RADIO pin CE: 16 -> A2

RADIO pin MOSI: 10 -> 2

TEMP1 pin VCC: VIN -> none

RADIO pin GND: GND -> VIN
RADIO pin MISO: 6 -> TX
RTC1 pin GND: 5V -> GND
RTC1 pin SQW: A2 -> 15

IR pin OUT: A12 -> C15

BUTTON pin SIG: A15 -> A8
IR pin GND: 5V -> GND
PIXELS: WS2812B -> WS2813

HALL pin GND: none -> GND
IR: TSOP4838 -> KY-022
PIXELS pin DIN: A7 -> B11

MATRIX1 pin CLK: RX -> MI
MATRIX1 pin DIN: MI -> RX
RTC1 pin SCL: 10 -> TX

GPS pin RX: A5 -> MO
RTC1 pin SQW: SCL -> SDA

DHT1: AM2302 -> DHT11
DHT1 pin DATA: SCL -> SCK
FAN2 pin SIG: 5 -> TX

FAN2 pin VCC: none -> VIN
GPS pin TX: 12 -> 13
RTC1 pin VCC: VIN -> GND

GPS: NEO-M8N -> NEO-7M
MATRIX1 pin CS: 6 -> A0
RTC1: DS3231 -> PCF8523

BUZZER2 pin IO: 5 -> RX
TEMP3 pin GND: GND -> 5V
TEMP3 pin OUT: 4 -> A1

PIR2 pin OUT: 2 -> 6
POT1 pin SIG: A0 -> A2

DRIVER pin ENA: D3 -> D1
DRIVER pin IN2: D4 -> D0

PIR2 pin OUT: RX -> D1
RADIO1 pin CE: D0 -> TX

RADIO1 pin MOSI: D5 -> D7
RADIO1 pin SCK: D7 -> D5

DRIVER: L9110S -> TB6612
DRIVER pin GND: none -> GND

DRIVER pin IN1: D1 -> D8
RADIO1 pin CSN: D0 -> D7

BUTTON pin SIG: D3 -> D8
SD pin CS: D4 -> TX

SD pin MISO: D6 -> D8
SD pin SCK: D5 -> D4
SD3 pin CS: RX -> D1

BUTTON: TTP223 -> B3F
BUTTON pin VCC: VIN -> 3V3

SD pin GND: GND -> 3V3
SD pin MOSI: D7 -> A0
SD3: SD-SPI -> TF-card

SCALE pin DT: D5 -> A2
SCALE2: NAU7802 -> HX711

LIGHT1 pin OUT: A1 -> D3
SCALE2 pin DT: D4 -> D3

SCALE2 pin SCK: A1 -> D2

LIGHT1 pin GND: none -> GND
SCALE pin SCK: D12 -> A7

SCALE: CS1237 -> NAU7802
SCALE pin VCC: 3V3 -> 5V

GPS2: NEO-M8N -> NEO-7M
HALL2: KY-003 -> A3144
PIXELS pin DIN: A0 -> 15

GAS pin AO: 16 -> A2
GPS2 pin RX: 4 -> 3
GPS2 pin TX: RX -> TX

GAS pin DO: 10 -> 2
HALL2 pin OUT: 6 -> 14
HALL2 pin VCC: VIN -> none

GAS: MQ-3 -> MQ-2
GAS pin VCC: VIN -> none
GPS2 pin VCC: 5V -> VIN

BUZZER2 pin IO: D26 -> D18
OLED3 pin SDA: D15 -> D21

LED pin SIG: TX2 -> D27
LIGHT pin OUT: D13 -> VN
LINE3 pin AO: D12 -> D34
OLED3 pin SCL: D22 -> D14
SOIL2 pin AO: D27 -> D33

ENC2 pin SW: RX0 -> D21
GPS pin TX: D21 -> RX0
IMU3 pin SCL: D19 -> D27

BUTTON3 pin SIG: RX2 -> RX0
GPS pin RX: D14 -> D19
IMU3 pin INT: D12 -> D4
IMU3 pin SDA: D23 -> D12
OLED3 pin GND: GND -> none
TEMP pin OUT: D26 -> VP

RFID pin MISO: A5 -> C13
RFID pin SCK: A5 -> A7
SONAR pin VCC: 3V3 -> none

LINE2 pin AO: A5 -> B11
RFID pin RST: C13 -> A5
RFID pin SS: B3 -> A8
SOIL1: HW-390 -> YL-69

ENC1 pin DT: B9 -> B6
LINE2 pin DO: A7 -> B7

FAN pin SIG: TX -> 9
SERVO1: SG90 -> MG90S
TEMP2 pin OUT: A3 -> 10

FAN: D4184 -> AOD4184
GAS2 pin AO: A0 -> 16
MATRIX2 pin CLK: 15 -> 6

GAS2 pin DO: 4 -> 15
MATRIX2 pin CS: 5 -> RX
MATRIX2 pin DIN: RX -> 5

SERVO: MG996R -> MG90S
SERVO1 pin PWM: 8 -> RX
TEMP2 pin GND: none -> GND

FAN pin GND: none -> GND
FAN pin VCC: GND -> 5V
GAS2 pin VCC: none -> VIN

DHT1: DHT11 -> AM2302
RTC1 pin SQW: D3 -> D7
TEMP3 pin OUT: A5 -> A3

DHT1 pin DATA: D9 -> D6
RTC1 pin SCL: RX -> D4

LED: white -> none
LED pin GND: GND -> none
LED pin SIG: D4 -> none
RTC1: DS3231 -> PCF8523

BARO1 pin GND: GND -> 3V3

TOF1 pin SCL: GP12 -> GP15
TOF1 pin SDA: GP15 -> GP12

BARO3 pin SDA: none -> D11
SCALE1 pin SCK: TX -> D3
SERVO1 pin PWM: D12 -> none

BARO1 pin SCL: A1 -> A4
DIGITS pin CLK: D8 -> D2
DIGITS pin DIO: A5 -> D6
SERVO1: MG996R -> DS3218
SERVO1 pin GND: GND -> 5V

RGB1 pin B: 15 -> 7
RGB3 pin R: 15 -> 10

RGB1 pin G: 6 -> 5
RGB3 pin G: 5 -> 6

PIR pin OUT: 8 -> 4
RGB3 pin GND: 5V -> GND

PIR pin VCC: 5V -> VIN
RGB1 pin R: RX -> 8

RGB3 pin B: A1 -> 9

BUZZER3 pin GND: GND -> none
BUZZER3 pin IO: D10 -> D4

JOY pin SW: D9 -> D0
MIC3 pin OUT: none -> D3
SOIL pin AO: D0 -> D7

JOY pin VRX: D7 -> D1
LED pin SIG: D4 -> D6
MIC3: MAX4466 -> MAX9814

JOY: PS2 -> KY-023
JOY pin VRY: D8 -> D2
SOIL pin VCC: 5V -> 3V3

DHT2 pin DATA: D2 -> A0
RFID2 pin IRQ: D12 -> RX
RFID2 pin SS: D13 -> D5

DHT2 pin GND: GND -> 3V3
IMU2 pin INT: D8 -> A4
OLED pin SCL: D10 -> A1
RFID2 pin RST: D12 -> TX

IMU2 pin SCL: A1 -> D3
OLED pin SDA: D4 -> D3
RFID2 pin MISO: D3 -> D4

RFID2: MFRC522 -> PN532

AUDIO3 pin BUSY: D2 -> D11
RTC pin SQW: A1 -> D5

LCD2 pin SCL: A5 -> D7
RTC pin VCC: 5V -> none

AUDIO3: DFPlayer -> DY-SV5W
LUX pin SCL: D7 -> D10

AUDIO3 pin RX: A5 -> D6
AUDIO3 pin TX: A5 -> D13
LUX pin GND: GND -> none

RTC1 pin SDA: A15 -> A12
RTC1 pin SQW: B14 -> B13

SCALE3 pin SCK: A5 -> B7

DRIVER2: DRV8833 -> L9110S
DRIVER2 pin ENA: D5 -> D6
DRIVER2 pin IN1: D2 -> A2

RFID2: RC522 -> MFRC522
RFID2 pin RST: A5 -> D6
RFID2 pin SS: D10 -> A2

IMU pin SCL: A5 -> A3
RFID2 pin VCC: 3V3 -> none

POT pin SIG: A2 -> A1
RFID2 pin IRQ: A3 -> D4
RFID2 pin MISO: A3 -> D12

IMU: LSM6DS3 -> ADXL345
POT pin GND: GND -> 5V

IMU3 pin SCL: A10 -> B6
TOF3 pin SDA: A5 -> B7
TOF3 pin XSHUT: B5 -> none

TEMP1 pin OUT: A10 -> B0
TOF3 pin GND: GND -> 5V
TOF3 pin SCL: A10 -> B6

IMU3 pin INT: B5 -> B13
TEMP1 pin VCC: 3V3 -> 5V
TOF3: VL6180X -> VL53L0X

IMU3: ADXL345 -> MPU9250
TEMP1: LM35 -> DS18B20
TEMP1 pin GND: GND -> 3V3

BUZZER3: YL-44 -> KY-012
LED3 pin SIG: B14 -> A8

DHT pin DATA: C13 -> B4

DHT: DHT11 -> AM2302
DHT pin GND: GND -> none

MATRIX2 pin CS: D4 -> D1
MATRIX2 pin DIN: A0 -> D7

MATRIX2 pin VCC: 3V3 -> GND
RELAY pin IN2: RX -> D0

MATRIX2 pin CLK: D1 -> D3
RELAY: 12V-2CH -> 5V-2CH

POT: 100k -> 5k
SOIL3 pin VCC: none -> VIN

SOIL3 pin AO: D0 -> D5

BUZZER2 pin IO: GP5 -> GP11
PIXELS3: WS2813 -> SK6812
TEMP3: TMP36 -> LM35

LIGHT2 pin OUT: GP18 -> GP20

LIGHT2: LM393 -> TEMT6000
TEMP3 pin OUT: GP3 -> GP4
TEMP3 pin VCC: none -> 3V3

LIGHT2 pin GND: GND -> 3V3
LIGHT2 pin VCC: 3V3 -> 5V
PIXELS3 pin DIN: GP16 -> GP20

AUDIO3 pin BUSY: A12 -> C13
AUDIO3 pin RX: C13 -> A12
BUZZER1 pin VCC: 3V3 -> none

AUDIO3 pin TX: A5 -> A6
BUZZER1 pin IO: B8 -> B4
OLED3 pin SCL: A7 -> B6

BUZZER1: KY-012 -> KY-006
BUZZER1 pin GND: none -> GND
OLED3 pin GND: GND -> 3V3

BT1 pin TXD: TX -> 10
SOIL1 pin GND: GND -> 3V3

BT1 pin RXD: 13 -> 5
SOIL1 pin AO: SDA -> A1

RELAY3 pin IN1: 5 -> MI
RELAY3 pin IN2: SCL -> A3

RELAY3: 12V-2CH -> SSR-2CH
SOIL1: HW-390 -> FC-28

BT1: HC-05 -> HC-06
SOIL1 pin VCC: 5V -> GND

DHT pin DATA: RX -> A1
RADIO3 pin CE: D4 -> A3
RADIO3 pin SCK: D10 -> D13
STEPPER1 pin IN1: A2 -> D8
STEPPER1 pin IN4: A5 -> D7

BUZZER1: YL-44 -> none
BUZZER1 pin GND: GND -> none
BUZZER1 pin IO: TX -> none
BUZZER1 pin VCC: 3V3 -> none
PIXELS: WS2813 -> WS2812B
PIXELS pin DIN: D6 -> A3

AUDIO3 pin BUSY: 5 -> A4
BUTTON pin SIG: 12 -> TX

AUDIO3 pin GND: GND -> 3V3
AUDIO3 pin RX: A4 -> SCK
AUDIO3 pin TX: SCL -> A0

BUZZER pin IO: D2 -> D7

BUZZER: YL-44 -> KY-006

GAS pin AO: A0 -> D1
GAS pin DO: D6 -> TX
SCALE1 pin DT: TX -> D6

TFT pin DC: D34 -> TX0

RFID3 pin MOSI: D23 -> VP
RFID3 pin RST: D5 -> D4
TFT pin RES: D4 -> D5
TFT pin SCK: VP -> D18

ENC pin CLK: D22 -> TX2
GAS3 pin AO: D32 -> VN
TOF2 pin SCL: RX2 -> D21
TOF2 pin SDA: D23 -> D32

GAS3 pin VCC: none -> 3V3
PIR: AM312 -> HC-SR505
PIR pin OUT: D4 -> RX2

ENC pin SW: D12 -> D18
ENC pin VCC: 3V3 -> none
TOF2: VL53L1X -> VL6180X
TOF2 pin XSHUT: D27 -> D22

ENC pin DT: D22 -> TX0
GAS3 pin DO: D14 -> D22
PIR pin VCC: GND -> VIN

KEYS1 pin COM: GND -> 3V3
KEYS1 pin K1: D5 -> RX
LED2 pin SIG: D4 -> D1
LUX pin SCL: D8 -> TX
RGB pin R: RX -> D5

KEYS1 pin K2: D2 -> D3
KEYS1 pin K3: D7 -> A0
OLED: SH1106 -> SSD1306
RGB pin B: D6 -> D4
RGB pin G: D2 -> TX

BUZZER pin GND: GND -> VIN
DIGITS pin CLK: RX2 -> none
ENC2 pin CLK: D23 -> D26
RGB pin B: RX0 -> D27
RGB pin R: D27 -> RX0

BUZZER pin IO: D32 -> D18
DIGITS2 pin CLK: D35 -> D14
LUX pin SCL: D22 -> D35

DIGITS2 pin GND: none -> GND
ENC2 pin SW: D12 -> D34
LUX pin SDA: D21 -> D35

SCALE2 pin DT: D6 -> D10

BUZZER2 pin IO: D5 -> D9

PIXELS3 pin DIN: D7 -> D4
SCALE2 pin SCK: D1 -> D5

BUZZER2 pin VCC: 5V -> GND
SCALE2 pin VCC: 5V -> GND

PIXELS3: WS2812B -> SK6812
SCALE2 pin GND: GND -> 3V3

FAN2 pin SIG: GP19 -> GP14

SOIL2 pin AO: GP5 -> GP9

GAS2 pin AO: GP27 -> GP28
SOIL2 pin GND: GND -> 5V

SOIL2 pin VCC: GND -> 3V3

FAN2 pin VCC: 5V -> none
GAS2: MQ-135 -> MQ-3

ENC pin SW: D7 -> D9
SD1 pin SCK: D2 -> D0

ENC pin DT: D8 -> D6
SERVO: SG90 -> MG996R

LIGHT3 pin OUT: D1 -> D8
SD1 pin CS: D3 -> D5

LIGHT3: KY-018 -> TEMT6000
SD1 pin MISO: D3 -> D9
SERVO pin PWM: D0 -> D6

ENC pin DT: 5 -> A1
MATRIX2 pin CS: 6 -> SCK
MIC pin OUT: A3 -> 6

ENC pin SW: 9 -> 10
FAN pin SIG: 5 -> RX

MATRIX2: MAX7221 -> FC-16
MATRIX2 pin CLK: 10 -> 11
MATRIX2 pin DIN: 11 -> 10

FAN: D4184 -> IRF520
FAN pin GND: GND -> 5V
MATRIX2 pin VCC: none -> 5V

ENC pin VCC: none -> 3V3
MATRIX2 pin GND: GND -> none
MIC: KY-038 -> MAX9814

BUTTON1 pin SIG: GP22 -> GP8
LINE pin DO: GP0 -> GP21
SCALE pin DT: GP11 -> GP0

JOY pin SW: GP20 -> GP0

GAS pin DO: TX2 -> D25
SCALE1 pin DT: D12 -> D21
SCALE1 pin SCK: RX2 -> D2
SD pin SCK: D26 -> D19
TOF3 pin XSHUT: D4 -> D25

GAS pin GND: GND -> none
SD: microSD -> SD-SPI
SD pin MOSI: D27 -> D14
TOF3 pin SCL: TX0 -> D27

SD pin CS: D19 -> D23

◆ ◆ ◆ ◆ ◆

:: Task directions ::
Extract from the records above the lines from the one containing "IMU pin SCL: A5 -> A3" to the one containing "IMU3 pin INT: B5 -> B13", both lines included, exactly as they appear and with nothing else.

:: Answer area ::
IMU pin SCL: A5 -> A3
RFID2 pin VCC: 3V3 -> none

POT pin SIG: A2 -> A1
RFID2 pin IRQ: A3 -> D4
RFID2 pin MISO: A3 -> D12

IMU: LSM6DS3 -> ADXL345
POT pin GND: GND -> 5V

IMU3 pin SCL: A10 -> B6
TOF3 pin SDA: A5 -> B7
TOF3 pin XSHUT: B5 -> none

TEMP1 pin OUT: A10 -> B0
TOF3 pin GND: GND -> 5V
TOF3 pin SCL: A10 -> B6

IMU3 pin INT: B5 -> B13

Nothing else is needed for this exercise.